## Record extracts
::::

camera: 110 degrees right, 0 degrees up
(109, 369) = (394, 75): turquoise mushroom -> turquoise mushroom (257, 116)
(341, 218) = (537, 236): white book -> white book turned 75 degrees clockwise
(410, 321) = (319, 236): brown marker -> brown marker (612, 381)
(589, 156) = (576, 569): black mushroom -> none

::::

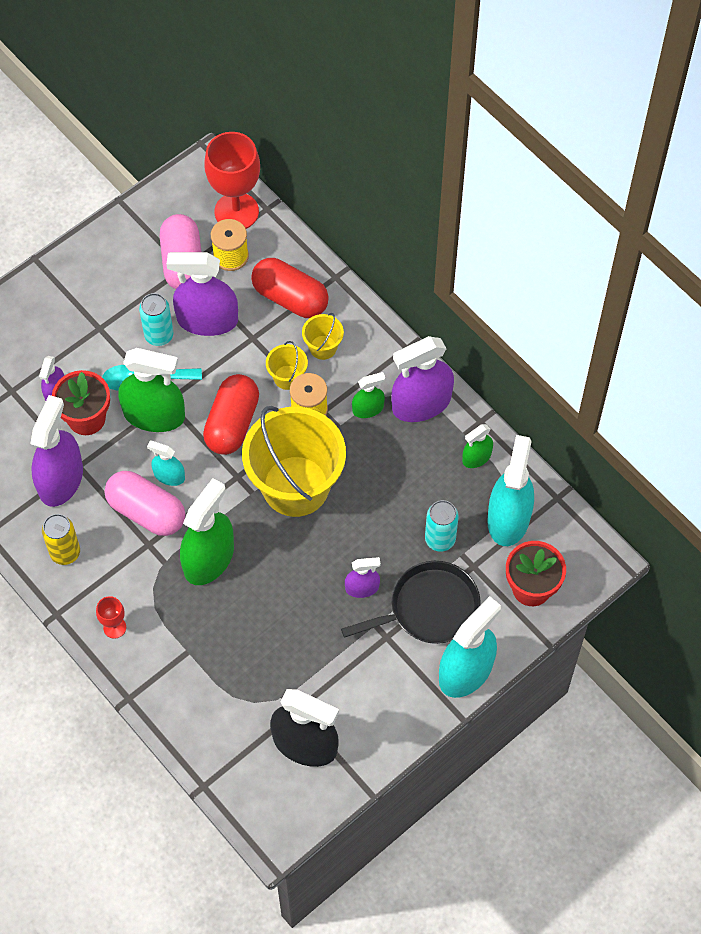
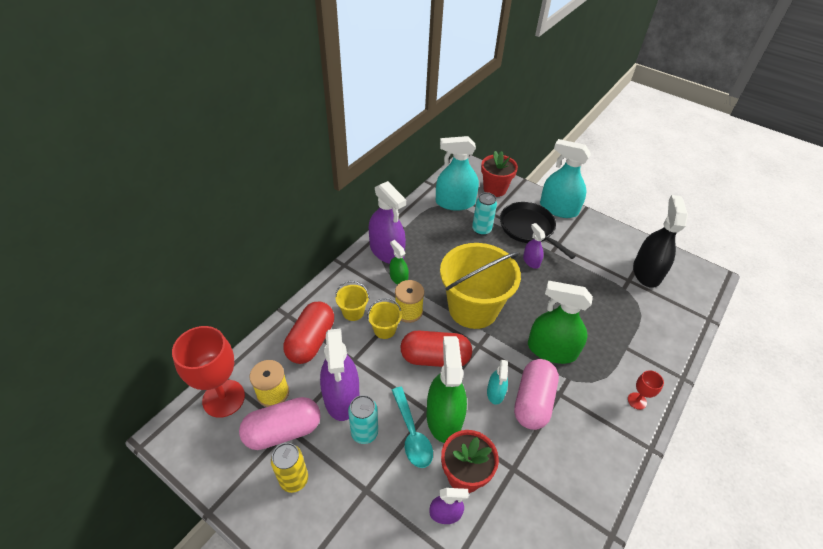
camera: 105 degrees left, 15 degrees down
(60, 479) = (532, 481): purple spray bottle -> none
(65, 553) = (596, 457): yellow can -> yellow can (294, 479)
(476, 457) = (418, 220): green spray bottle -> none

::::

## How to complete this task
Look back at the entries above and repeat, unchanged, every line from the line holding "camera: 105 degrees left, 15 degrees down" through the line holding "(476, 457) = (418, 220): green".

## Written answer
camera: 105 degrees left, 15 degrees down
(60, 479) = (532, 481): purple spray bottle -> none
(65, 553) = (596, 457): yellow can -> yellow can (294, 479)
(476, 457) = (418, 220): green spray bottle -> none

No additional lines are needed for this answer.